**Data supplied:**
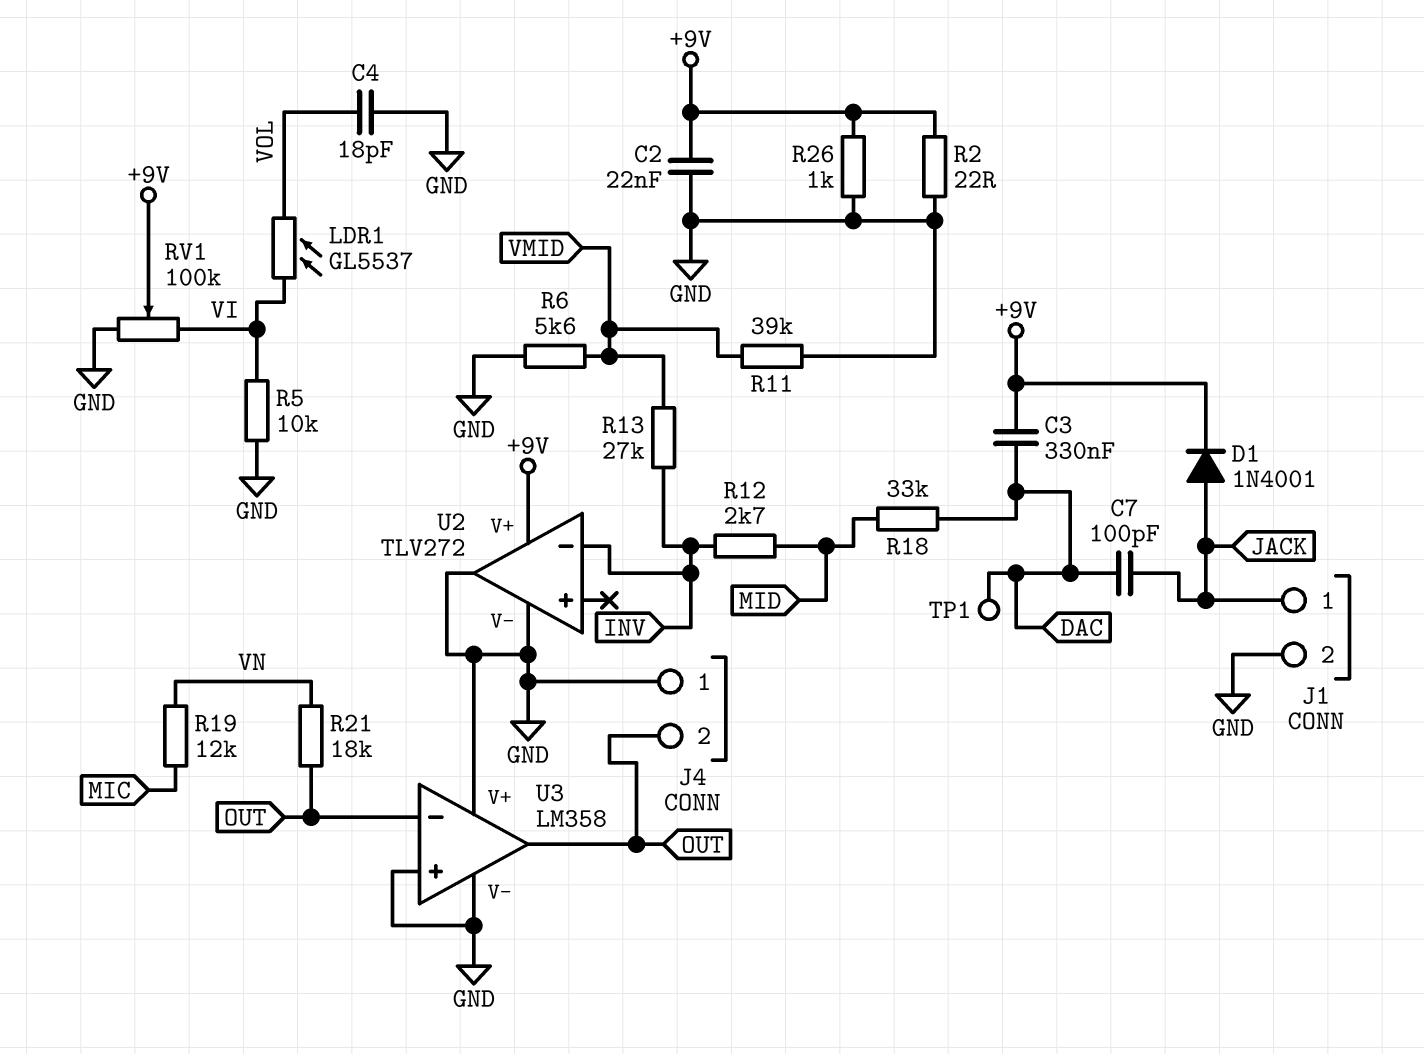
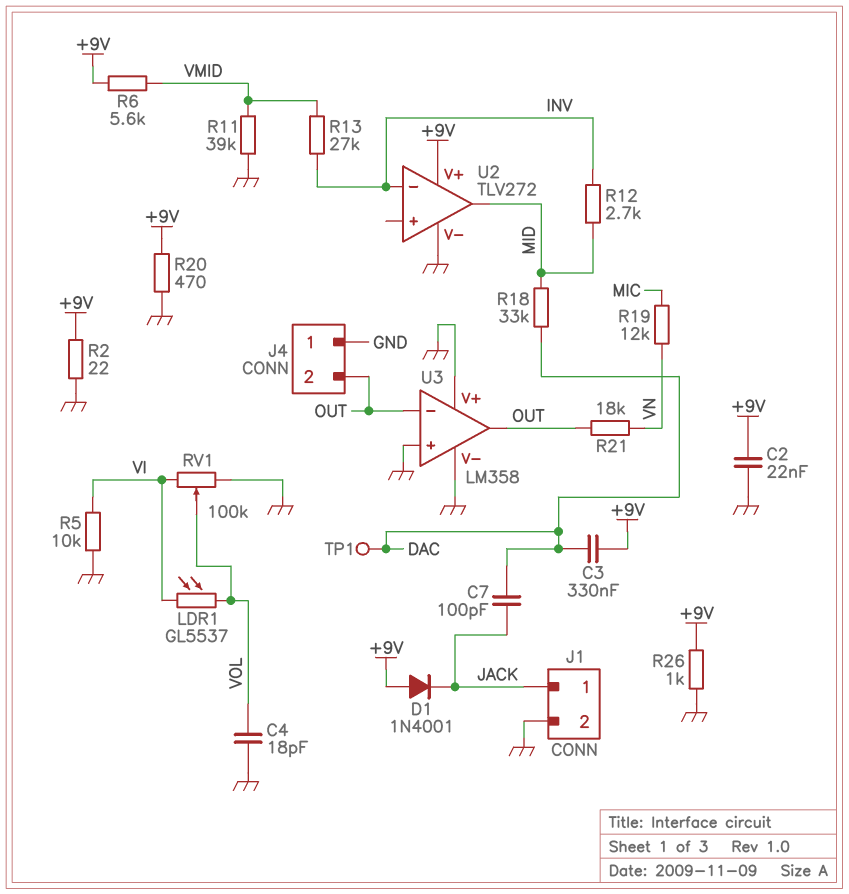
D1: diode 1N4001 (A JACK, K +9V) -> diode 1N4001 (A +9V, K JACK)
R6: 5.6k (GND, VMID) -> 5.6k (+9V, VMID)
R20: none -> 470 (+9V, GND)
RV1: 100k (GND, VI, wiper +9V) -> 100k (GND, VI, wiper VOL)
U2 pin out: GND -> MID

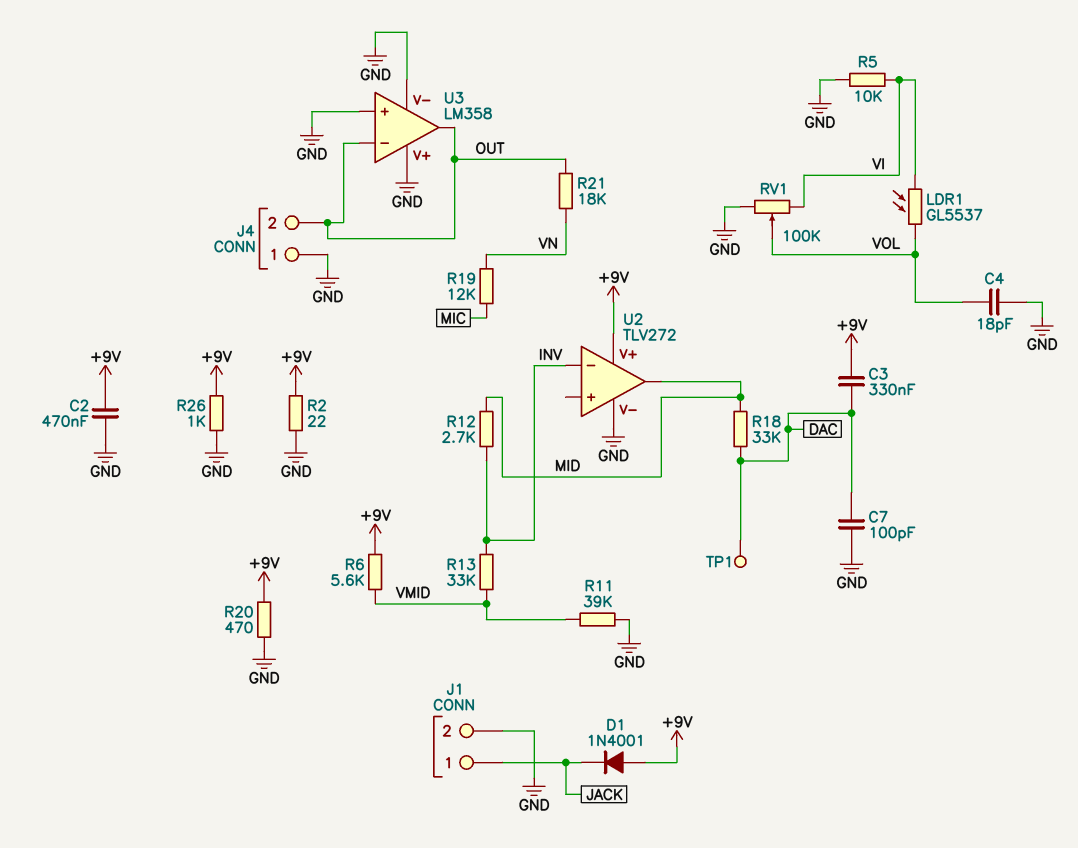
C2: 22nF (+9V, GND) -> 470nF (+9V, GND)
C7: 100pF (DAC, JACK) -> 100pF (DAC, GND)
R13: 27k (INV, VMID) -> 33k (INV, VMID)

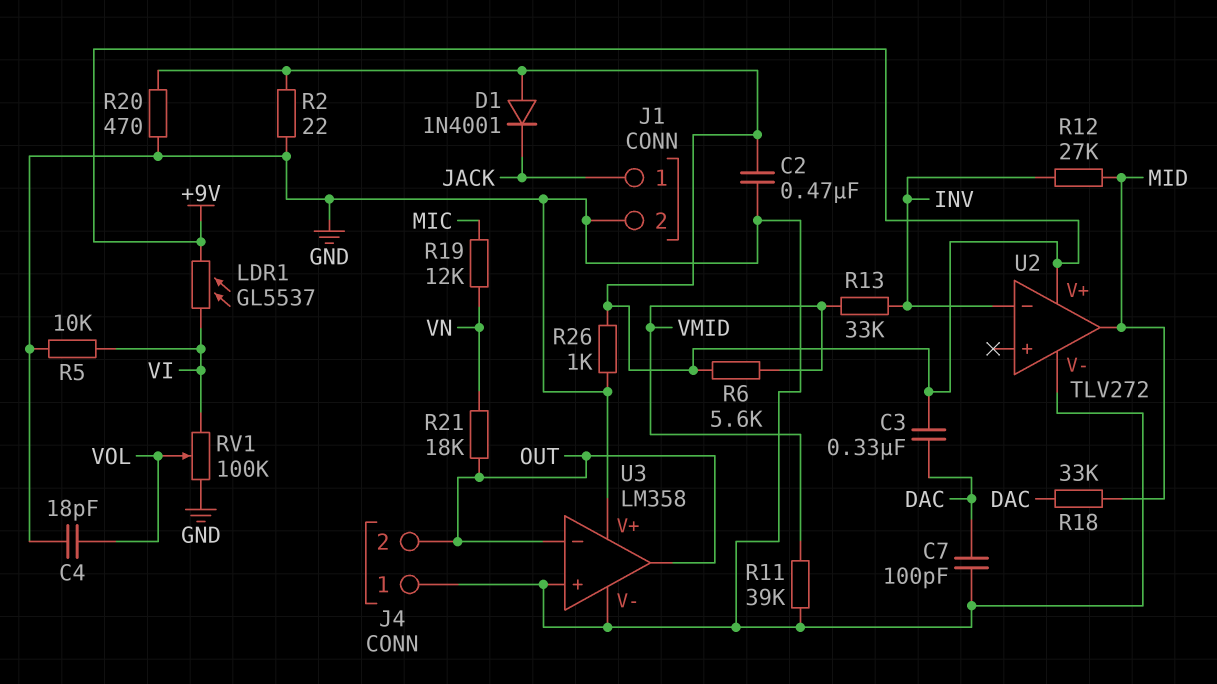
LDR1: GL5537 (VI, VOL) -> GL5537 (+9V, VI)
R12: 2.7k (INV, MID) -> 27k (INV, MID)
TP1: test point (DAC) -> none

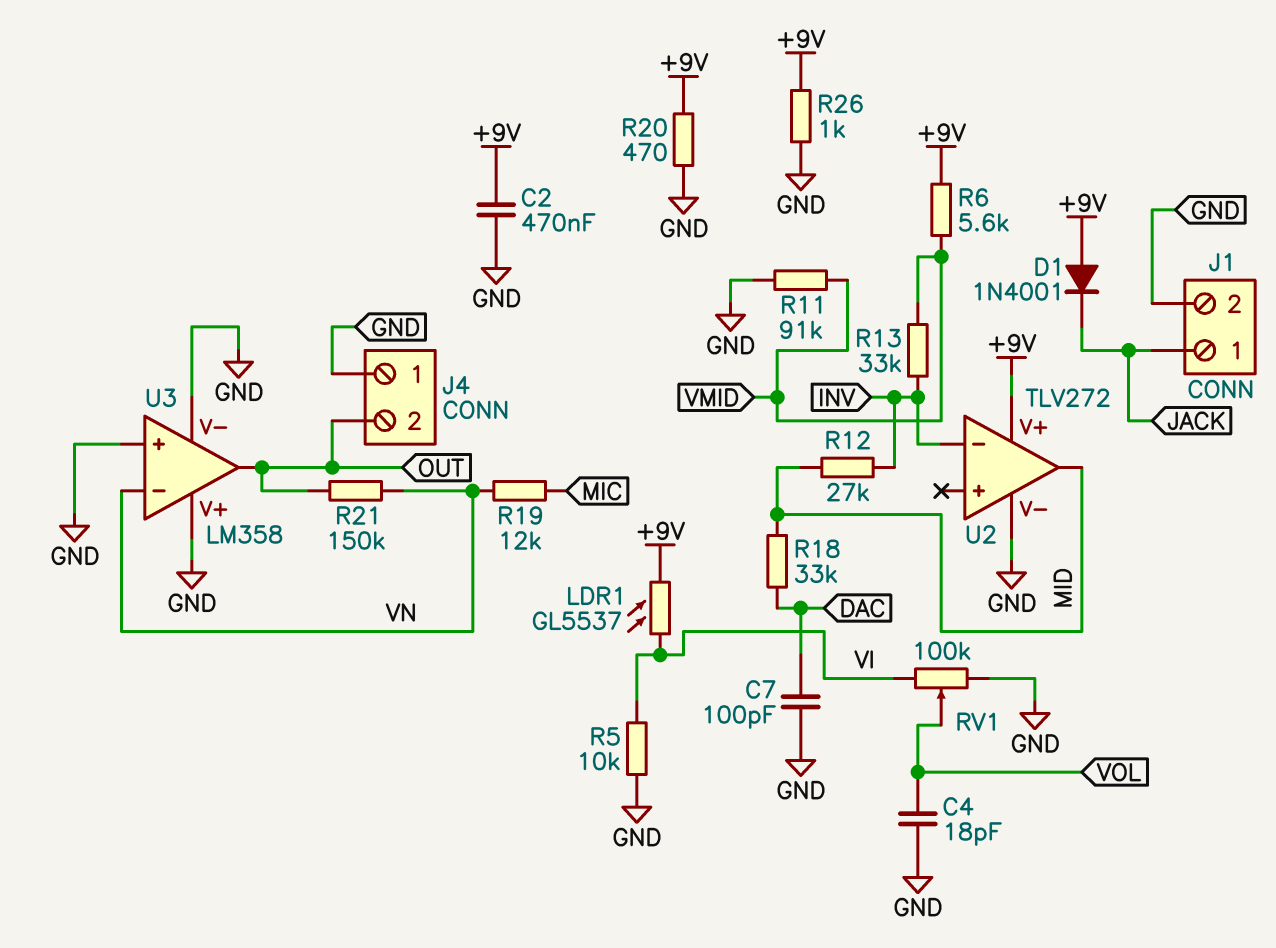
C3: 330nF (+9V, DAC) -> none
R2: 22 (+9V, GND) -> none
R11: 39k (GND, VMID) -> 91k (GND, VMID)
R21: 18k (OUT, VN) -> 150k (OUT, VN)
U3 pin in-: OUT -> VN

**Task item:** The answer must be the lines above from the one containing "R6: 5.6k (GND, VMID) -> 5.6k (+9V, VMID)" through the one containing "TP1: test point (DAC) -> none", reproduced exactly, with no pictures and nothing else.

**Written reply:**
R6: 5.6k (GND, VMID) -> 5.6k (+9V, VMID)
R20: none -> 470 (+9V, GND)
RV1: 100k (GND, VI, wiper +9V) -> 100k (GND, VI, wiper VOL)
U2 pin out: GND -> MID

C2: 22nF (+9V, GND) -> 470nF (+9V, GND)
C7: 100pF (DAC, JACK) -> 100pF (DAC, GND)
R13: 27k (INV, VMID) -> 33k (INV, VMID)

LDR1: GL5537 (VI, VOL) -> GL5537 (+9V, VI)
R12: 2.7k (INV, MID) -> 27k (INV, MID)
TP1: test point (DAC) -> none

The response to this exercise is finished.